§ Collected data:
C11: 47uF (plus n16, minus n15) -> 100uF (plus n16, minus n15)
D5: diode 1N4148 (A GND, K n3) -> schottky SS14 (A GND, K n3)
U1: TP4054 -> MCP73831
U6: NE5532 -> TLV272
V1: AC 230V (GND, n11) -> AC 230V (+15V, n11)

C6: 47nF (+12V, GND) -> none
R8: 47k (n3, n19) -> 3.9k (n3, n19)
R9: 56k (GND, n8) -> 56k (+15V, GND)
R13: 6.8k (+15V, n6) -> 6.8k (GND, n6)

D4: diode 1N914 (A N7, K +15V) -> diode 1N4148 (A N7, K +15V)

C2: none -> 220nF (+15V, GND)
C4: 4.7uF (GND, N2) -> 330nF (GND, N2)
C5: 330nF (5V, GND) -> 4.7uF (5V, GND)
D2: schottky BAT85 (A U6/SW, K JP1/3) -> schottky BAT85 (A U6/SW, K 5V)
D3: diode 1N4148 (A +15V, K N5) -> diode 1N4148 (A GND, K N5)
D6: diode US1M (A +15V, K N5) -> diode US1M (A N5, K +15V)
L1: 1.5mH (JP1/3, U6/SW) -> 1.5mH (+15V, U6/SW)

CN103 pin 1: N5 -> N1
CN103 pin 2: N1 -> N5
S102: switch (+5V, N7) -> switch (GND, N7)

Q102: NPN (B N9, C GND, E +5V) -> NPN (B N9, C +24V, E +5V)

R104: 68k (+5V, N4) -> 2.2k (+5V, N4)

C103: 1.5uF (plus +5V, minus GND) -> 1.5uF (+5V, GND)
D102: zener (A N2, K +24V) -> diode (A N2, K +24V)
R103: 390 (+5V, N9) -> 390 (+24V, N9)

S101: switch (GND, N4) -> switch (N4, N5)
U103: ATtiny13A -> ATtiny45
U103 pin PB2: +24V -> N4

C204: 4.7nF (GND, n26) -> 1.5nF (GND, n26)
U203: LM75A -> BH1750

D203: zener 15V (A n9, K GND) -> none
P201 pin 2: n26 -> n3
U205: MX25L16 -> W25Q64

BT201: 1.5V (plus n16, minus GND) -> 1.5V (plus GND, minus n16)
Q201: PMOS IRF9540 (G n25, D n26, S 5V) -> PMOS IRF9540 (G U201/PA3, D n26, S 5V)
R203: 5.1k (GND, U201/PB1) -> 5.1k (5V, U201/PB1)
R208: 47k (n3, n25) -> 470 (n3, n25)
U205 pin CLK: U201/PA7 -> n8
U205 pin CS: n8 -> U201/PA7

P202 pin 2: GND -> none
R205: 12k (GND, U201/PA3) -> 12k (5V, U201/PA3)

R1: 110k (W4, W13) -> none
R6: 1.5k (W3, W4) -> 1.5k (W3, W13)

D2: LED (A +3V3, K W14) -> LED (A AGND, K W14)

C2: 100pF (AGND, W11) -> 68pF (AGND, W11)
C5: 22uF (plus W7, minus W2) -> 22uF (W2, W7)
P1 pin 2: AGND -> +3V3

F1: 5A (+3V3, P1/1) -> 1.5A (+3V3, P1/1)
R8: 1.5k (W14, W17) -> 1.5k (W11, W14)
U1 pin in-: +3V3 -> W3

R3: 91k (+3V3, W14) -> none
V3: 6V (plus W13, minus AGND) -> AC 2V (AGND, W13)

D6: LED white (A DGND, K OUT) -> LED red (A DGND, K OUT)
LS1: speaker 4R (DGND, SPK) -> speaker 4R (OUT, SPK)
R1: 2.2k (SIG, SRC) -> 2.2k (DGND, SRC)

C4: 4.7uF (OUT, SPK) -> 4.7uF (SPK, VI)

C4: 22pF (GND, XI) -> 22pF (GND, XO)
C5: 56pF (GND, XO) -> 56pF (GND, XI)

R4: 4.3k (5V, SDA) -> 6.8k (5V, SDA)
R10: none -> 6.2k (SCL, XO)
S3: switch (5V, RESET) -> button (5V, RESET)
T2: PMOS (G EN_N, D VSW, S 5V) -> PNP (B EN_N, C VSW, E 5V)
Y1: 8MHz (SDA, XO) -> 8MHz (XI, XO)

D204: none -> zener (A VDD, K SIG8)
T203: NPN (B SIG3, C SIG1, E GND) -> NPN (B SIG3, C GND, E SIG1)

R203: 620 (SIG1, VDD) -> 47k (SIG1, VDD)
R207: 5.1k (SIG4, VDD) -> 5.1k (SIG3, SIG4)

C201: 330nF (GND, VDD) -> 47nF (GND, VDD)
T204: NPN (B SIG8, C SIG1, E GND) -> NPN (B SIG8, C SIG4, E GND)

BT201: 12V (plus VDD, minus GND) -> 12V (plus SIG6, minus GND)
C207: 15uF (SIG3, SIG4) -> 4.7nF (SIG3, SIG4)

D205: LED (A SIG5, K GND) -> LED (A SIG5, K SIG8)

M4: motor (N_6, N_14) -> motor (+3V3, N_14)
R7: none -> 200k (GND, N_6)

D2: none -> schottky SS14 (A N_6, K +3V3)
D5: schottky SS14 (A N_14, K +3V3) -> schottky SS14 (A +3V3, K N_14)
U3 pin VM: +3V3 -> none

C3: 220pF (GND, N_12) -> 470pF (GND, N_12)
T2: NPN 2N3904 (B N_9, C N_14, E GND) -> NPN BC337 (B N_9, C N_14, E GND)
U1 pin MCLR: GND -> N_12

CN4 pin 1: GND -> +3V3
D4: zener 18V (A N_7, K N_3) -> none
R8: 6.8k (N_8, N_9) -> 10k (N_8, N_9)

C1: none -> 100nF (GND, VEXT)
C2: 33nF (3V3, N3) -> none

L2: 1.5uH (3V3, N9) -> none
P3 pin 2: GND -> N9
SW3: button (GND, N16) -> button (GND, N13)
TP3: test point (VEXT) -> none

§ Work task: Which lines run from the one holding "BT201: 12V (plus" through the end of the data? Write them out exactly, ends included, and add nothing.

§ Task solution:
BT201: 12V (plus VDD, minus GND) -> 12V (plus SIG6, minus GND)
C207: 15uF (SIG3, SIG4) -> 4.7nF (SIG3, SIG4)

D205: LED (A SIG5, K GND) -> LED (A SIG5, K SIG8)

M4: motor (N_6, N_14) -> motor (+3V3, N_14)
R7: none -> 200k (GND, N_6)

D2: none -> schottky SS14 (A N_6, K +3V3)
D5: schottky SS14 (A N_14, K +3V3) -> schottky SS14 (A +3V3, K N_14)
U3 pin VM: +3V3 -> none

C3: 220pF (GND, N_12) -> 470pF (GND, N_12)
T2: NPN 2N3904 (B N_9, C N_14, E GND) -> NPN BC337 (B N_9, C N_14, E GND)
U1 pin MCLR: GND -> N_12

CN4 pin 1: GND -> +3V3
D4: zener 18V (A N_7, K N_3) -> none
R8: 6.8k (N_8, N_9) -> 10k (N_8, N_9)

C1: none -> 100nF (GND, VEXT)
C2: 33nF (3V3, N3) -> none

L2: 1.5uH (3V3, N9) -> none
P3 pin 2: GND -> N9
SW3: button (GND, N16) -> button (GND, N13)
TP3: test point (VEXT) -> none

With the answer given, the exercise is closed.